> **Do this**
State how many of the lines below contain the string "square" (case counts), and reply with that number alone.

Recorded data:
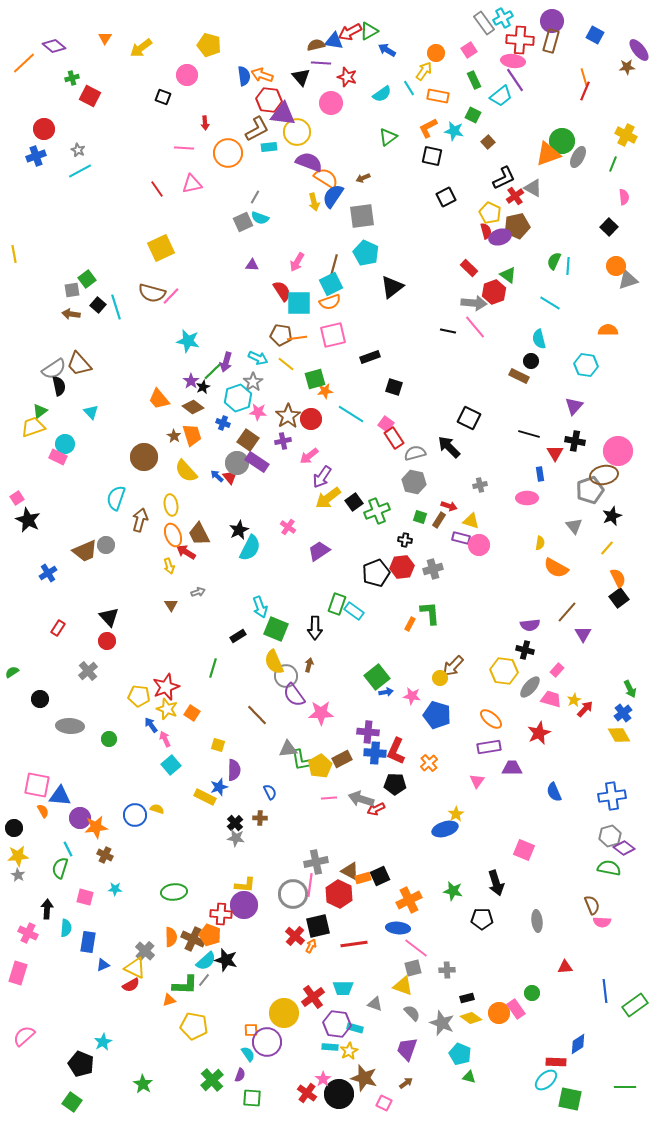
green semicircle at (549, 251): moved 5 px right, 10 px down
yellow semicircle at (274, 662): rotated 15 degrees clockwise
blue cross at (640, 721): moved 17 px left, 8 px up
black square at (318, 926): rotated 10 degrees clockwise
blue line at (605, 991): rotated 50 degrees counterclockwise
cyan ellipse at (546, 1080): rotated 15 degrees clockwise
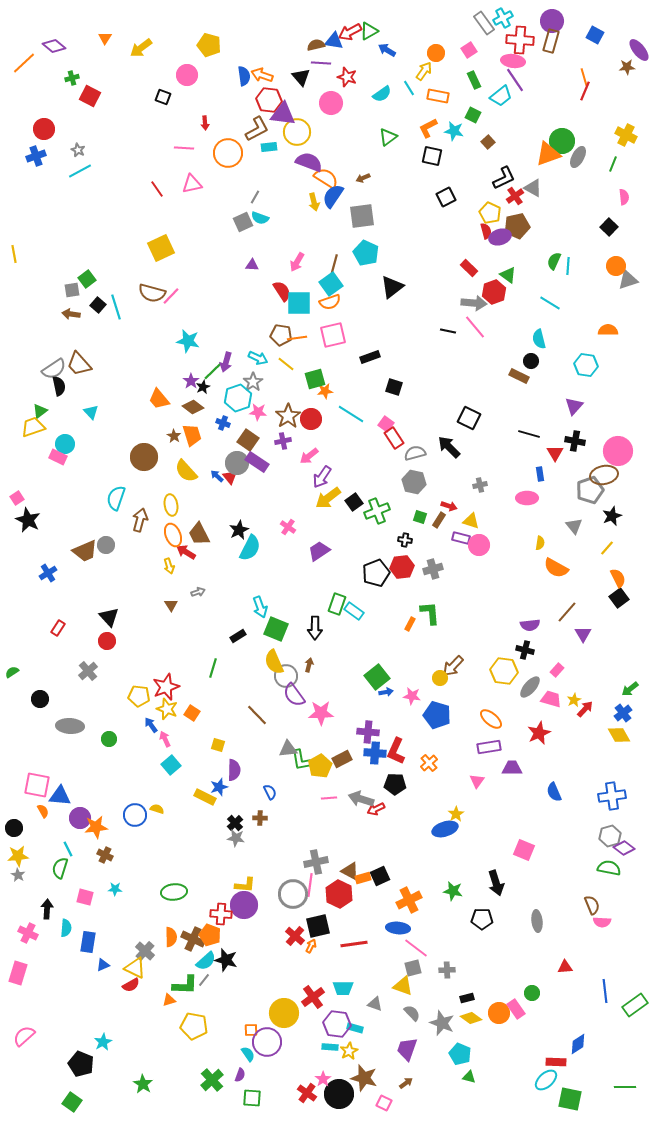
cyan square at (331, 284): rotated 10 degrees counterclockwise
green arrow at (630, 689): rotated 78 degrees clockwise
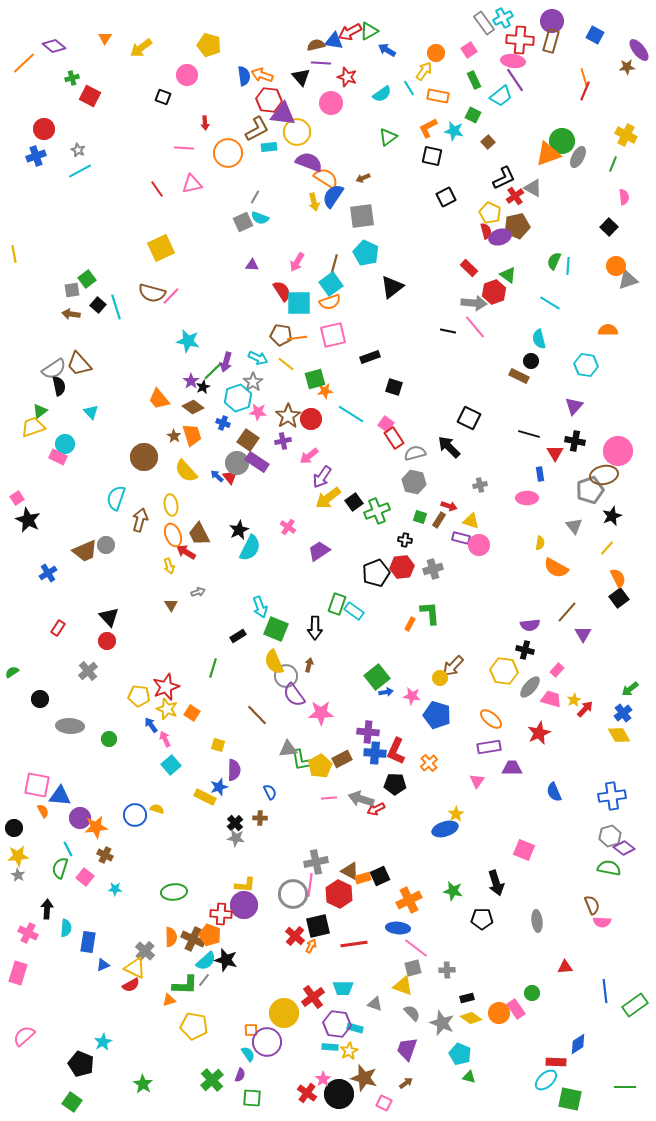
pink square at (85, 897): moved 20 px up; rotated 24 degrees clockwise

> **Correct output**
3